Work request: Return each line of the material below that contains the word "blue". Case counts.

=-=-=-=-=

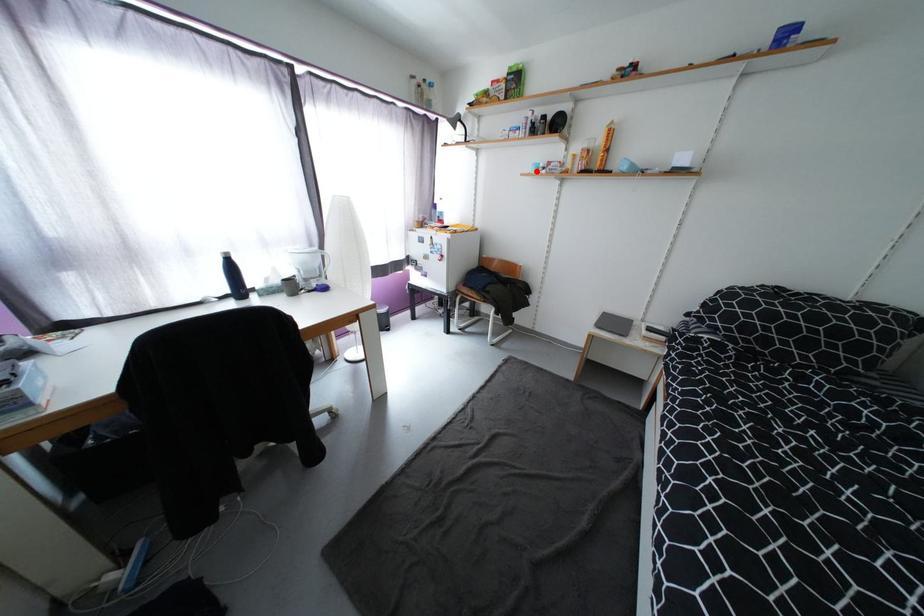
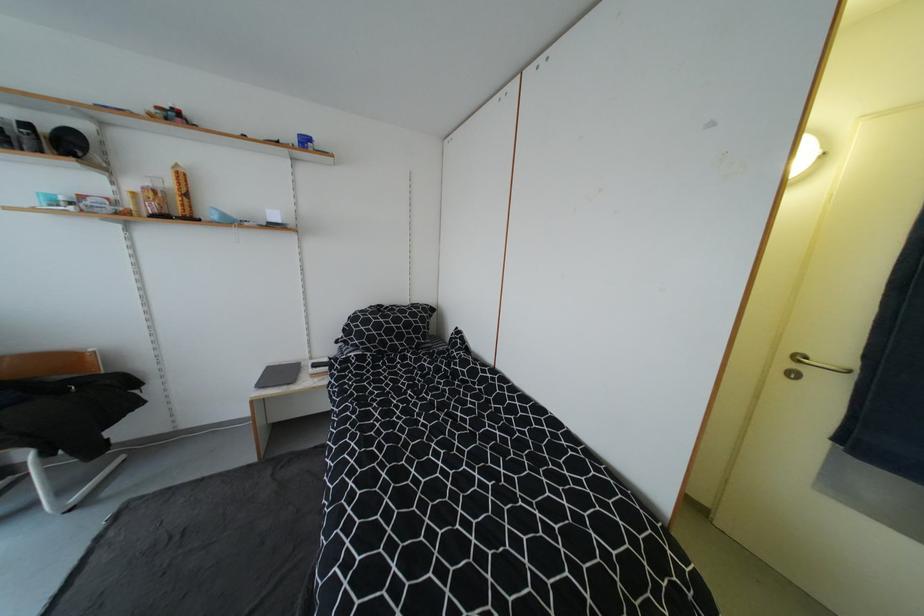
Locate, in the second image, the point that corresponds to the highlighted location in the first image.

(43, 204)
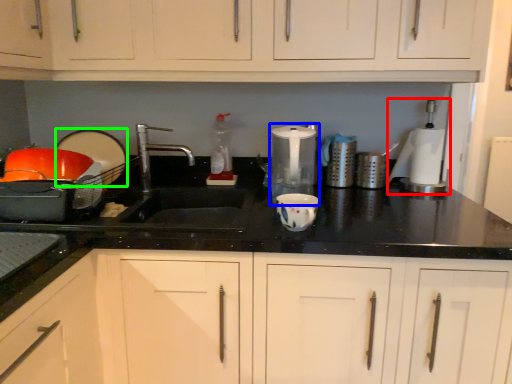
Question: Considering the real-world distances, which object is farthest from blender (highlighted by a red box)? appliance (highlighted by a blue box) or appliance (highlighted by a green box)?

Choices:
 (A) appliance
 (B) appliance

Answer: (B)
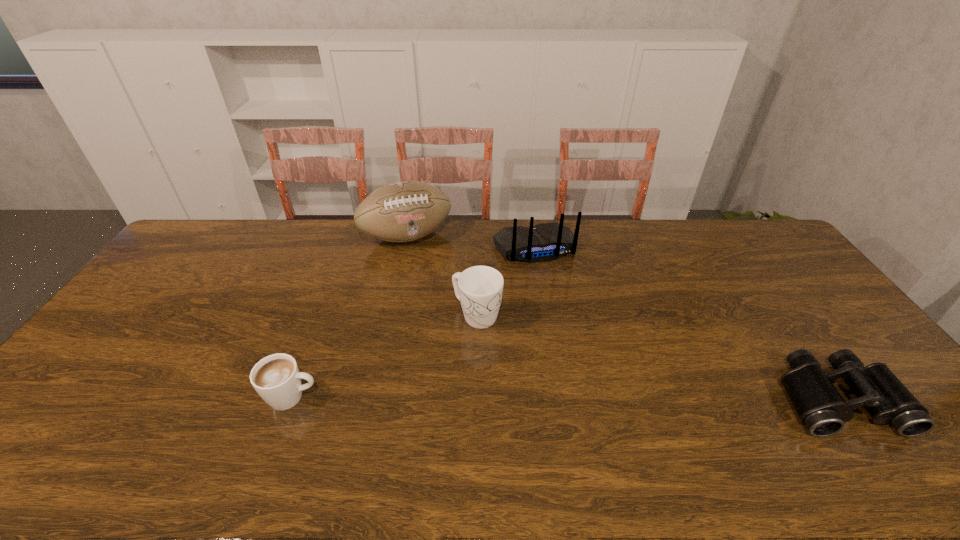
Locate an element on the screen. The width and height of the screenshot is (960, 540). free space between the cappuccino and the rightmost object is located at coordinates (564, 397).

At what (x,y) coordinates should I click in order to perform the action: click on blank region between the router and the cappuccino. Please return your answer as a coordinate pair (x, y). The width and height of the screenshot is (960, 540). Looking at the image, I should click on (413, 323).

Locate an element on the screen. empty space that is in between the football (American) and the binoculars is located at coordinates (621, 318).

Identify the location of free space between the binoculars and the router. The width and height of the screenshot is (960, 540). (684, 323).

This screenshot has height=540, width=960. Identify the location of empty space that is in between the binoculars and the mug. (657, 357).

Where is `vacant space that's between the football (American) and the rightmost object`? This screenshot has width=960, height=540. vacant space that's between the football (American) and the rightmost object is located at coordinates 621,318.

Where is `free area in between the third tallest object and the cappuccino`? free area in between the third tallest object and the cappuccino is located at coordinates (385, 356).

Select which object appears as the closest to the cappuccino. Please provide its 2D coordinates. Your answer should be formatted as a tuple, i.e. [(x, y)], where the tuple contains the x and y coordinates of a point satisfying the conditions above.

[(479, 289)]

Select which object is the third closest to the third farthest object. Please provide its 2D coordinates. Your answer should be formatted as a tuple, i.e. [(x, y)], where the tuple contains the x and y coordinates of a point satisfying the conditions above.

[(276, 378)]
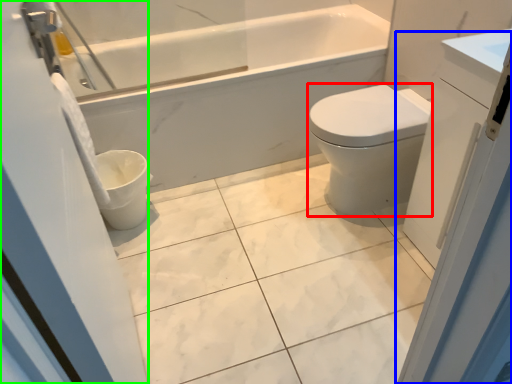
Question: Which object is the farthest from bidet (highlighted by a red box)? Choose among these: screen door (highlighted by a blue box) or screen door (highlighted by a green box).

Choices:
 (A) screen door
 (B) screen door

Answer: (B)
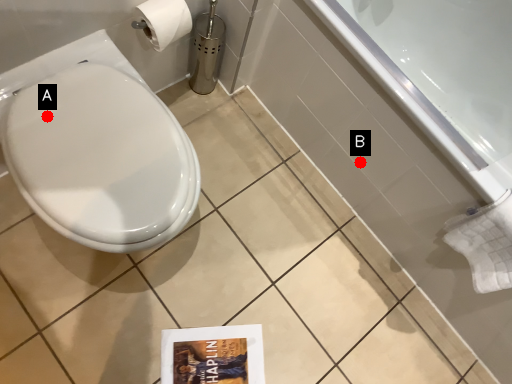
Question: Two points are circled on the image, labeled by A and B beside each circle. Which point is farther to the camera?

Choices:
 (A) A is further
 (B) B is further

Answer: (B)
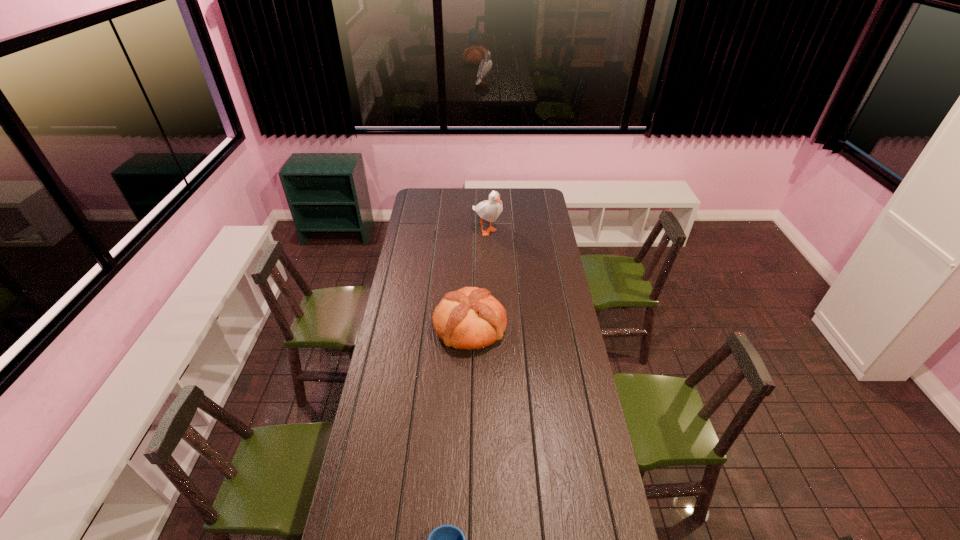
At what (x,y) coordinates should I click in order to perform the action: click on the tallest object. Please return your answer as a coordinate pair (x, y). Looking at the image, I should click on (489, 210).

Image resolution: width=960 pixels, height=540 pixels. I want to click on gull, so click(489, 210).

This screenshot has height=540, width=960. What are the coordinates of `bread` in the screenshot? It's located at (470, 318).

Locate an element on the screen. This screenshot has height=540, width=960. vacant region located at the beak of the farthest object is located at coordinates (488, 255).

The height and width of the screenshot is (540, 960). I want to click on blank space located on the back of the bread, so click(x=471, y=253).

Where is `vacant space at the far edge of the desktop`? The width and height of the screenshot is (960, 540). vacant space at the far edge of the desktop is located at coordinates (468, 193).

Find the location of a particular element. The image size is (960, 540). vacant space at the left edge is located at coordinates (396, 309).

This screenshot has height=540, width=960. Identify the location of vacant area at the right edge. (570, 463).

Identify the location of vacant area at the far left corner of the desktop. (424, 192).

At what (x,y) coordinates should I click in order to perform the action: click on free space at the far right corner. Please return your answer as a coordinate pair (x, y). Image resolution: width=960 pixels, height=540 pixels. Looking at the image, I should click on (540, 204).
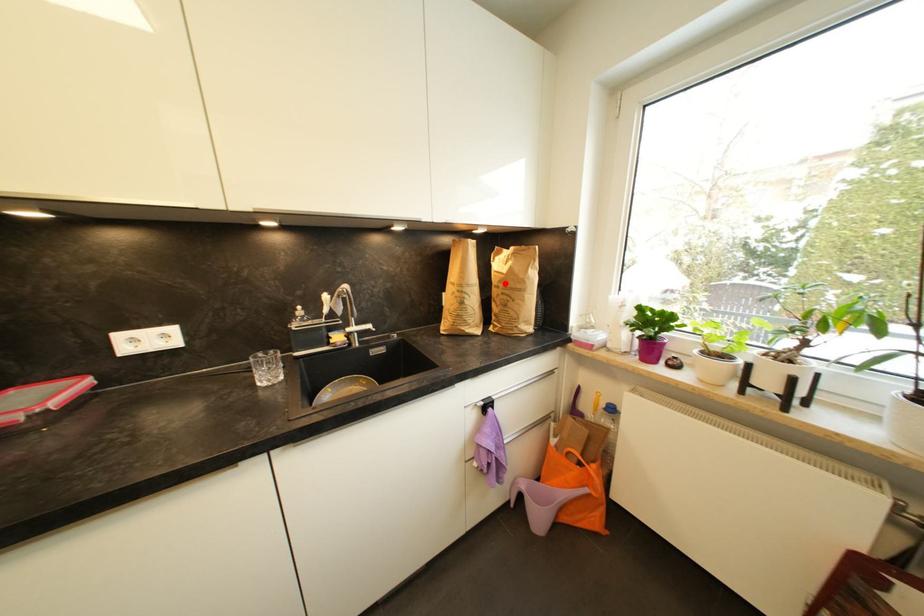
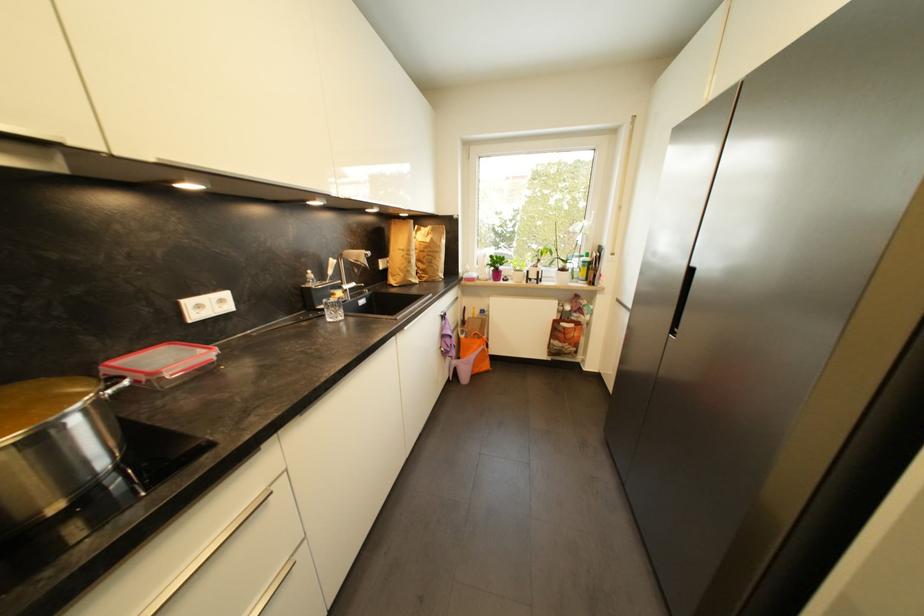
Locate, in the second image, the point that corresponds to the highlighted location in the first image.

(430, 249)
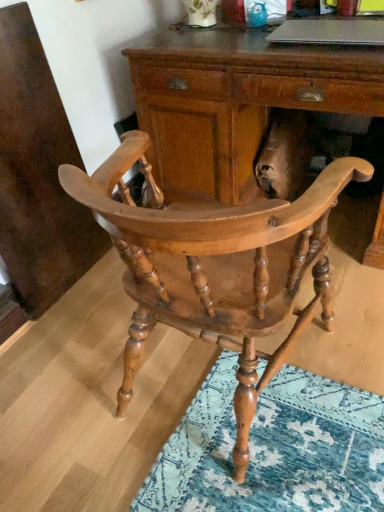
Question: Considering their positions, is wooden desk at center located in front of or behind natural wood chair at center?

Choices:
 (A) behind
 (B) front

Answer: (A)

Question: From the image's perspective, is wooden desk at center positioned above or below natural wood chair at center?

Choices:
 (A) above
 (B) below

Answer: (A)

Question: Estimate the real-world distances between objects in this image. Which object is farther from the silver metallic laptop at upper center?

Choices:
 (A) wooden desk at center
 (B) natural wood chair at center

Answer: (B)

Question: Considering the real-world distances, which object is closest to the silver metallic laptop at upper center?

Choices:
 (A) wooden desk at center
 (B) natural wood chair at center

Answer: (A)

=-=-=-=-=

Written solution:
Question: Considering the real-world distances, which object is farthest from blender (highlighted by a red box)? appliance (highlighted by a blue box) or appliance (highlighted by a green box)?
Question: Which object is the farthest from bidet (highlighted by a red box)? Choose among these: screen door (highlighted by a blue box) or screen door (highlighted by a green box).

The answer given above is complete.